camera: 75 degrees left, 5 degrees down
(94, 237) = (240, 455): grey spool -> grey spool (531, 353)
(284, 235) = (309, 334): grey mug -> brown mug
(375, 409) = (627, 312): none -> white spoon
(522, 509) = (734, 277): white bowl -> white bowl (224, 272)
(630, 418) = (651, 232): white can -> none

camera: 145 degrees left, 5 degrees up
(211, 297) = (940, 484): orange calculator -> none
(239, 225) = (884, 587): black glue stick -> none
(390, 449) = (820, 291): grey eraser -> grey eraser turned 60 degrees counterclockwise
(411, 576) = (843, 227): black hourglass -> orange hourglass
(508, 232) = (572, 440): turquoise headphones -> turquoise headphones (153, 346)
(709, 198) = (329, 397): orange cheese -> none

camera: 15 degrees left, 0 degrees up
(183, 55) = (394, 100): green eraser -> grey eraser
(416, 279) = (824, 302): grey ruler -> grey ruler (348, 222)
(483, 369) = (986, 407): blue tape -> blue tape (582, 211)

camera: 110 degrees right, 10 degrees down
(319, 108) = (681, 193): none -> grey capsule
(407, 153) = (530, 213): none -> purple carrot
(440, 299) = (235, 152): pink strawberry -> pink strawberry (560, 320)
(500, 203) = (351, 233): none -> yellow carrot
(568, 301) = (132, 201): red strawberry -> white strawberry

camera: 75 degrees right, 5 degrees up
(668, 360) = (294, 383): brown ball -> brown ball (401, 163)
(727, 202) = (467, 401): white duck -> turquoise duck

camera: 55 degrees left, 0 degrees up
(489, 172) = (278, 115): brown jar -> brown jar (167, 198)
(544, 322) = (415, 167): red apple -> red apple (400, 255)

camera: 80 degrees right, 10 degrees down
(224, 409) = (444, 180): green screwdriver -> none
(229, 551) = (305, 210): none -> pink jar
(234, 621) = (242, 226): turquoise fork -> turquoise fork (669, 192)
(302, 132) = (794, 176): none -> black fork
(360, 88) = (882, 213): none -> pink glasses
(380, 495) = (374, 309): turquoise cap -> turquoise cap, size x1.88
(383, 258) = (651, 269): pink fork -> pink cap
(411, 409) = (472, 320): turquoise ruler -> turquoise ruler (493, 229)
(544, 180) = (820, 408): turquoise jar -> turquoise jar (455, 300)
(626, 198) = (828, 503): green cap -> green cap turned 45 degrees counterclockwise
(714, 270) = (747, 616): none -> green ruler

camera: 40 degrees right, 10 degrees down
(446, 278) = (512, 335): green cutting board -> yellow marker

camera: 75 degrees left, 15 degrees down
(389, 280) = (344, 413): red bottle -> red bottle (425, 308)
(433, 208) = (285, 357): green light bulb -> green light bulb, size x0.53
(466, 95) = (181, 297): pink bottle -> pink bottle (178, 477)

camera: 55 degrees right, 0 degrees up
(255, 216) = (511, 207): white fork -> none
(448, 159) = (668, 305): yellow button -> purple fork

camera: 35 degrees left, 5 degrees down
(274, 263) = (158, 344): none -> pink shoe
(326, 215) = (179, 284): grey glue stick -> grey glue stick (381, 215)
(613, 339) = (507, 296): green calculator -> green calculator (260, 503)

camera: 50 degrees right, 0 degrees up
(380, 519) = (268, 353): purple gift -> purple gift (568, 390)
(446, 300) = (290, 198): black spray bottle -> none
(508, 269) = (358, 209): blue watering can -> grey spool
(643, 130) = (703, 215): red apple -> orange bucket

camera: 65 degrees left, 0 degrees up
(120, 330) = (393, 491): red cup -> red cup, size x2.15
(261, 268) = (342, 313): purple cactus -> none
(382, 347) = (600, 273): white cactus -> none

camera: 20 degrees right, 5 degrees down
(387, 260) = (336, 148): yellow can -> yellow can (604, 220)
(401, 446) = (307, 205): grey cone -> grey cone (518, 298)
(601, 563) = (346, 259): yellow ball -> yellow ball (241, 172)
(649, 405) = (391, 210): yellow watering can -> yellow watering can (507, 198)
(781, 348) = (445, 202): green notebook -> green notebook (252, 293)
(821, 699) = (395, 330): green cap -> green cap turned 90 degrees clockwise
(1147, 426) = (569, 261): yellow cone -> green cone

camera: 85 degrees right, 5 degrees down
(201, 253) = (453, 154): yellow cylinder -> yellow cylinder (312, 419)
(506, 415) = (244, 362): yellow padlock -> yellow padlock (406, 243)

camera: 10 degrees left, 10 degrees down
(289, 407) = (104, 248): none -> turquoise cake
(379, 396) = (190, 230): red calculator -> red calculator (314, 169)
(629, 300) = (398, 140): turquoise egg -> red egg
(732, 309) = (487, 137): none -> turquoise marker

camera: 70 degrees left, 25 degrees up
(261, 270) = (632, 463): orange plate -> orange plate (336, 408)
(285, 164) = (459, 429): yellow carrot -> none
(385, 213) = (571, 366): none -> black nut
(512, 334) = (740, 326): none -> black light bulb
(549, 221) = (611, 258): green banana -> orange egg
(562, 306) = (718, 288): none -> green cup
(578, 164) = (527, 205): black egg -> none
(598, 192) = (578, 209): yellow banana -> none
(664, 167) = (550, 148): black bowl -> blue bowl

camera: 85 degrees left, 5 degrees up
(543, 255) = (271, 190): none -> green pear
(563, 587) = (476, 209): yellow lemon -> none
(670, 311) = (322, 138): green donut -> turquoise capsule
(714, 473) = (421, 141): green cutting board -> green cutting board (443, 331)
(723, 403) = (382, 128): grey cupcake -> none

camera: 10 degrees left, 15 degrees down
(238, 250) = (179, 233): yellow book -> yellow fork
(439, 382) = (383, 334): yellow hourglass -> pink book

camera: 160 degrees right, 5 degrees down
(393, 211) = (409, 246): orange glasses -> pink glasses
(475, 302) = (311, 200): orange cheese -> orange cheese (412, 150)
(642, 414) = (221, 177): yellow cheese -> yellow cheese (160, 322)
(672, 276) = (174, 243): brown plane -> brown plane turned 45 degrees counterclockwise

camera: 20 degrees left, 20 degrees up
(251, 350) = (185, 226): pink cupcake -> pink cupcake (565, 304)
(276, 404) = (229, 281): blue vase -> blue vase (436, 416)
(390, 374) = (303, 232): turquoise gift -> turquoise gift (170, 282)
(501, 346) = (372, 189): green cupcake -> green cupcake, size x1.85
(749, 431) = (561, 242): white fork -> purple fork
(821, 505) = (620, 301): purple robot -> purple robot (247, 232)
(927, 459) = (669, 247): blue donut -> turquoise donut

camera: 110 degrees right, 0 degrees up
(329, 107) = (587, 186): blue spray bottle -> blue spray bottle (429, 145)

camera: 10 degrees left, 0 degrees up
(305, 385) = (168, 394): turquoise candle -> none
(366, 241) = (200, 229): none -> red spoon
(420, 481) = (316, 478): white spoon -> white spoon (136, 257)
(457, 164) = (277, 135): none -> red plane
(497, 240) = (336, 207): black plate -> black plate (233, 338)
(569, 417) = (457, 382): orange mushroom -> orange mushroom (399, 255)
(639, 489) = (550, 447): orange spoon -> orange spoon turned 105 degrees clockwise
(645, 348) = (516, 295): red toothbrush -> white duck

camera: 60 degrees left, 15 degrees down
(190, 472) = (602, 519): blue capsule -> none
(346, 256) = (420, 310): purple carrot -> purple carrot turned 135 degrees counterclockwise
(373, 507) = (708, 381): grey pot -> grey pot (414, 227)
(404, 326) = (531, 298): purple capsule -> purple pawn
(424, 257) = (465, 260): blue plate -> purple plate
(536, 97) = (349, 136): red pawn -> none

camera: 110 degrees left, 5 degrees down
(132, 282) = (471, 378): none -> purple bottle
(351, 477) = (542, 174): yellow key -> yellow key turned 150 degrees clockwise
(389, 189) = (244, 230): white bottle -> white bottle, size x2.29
::::::::
● **PROMPT**: Return only the part of the records above that opens with the line containing "(500, 203) = (351, 233): none" and closes with the line containing "(446, 300) = (290, 198): black", ends included.

● **EXERCISE OUTPUT**:
(500, 203) = (351, 233): none -> yellow carrot
(568, 301) = (132, 201): red strawberry -> white strawberry

camera: 75 degrees right, 5 degrees up
(668, 360) = (294, 383): brown ball -> brown ball (401, 163)
(727, 202) = (467, 401): white duck -> turquoise duck

camera: 55 degrees left, 0 degrees up
(489, 172) = (278, 115): brown jar -> brown jar (167, 198)
(544, 322) = (415, 167): red apple -> red apple (400, 255)

camera: 80 degrees right, 10 degrees down
(224, 409) = (444, 180): green screwdriver -> none
(229, 551) = (305, 210): none -> pink jar
(234, 621) = (242, 226): turquoise fork -> turquoise fork (669, 192)
(302, 132) = (794, 176): none -> black fork
(360, 88) = (882, 213): none -> pink glasses
(380, 495) = (374, 309): turquoise cap -> turquoise cap, size x1.88
(383, 258) = (651, 269): pink fork -> pink cap
(411, 409) = (472, 320): turquoise ruler -> turquoise ruler (493, 229)
(544, 180) = (820, 408): turquoise jar -> turquoise jar (455, 300)
(626, 198) = (828, 503): green cap -> green cap turned 45 degrees counterclockwise
(714, 270) = (747, 616): none -> green ruler

camera: 40 degrees right, 10 degrees down
(446, 278) = (512, 335): green cutting board -> yellow marker

camera: 75 degrees left, 15 degrees down
(389, 280) = (344, 413): red bottle -> red bottle (425, 308)
(433, 208) = (285, 357): green light bulb -> green light bulb, size x0.53
(466, 95) = (181, 297): pink bottle -> pink bottle (178, 477)

camera: 55 degrees right, 0 degrees up
(255, 216) = (511, 207): white fork -> none
(448, 159) = (668, 305): yellow button -> purple fork

camera: 35 degrees left, 5 degrees down
(274, 263) = (158, 344): none -> pink shoe
(326, 215) = (179, 284): grey glue stick -> grey glue stick (381, 215)
(613, 339) = (507, 296): green calculator -> green calculator (260, 503)

camera: 50 degrees right, 0 degrees up
(380, 519) = (268, 353): purple gift -> purple gift (568, 390)
(446, 300) = (290, 198): black spray bottle -> none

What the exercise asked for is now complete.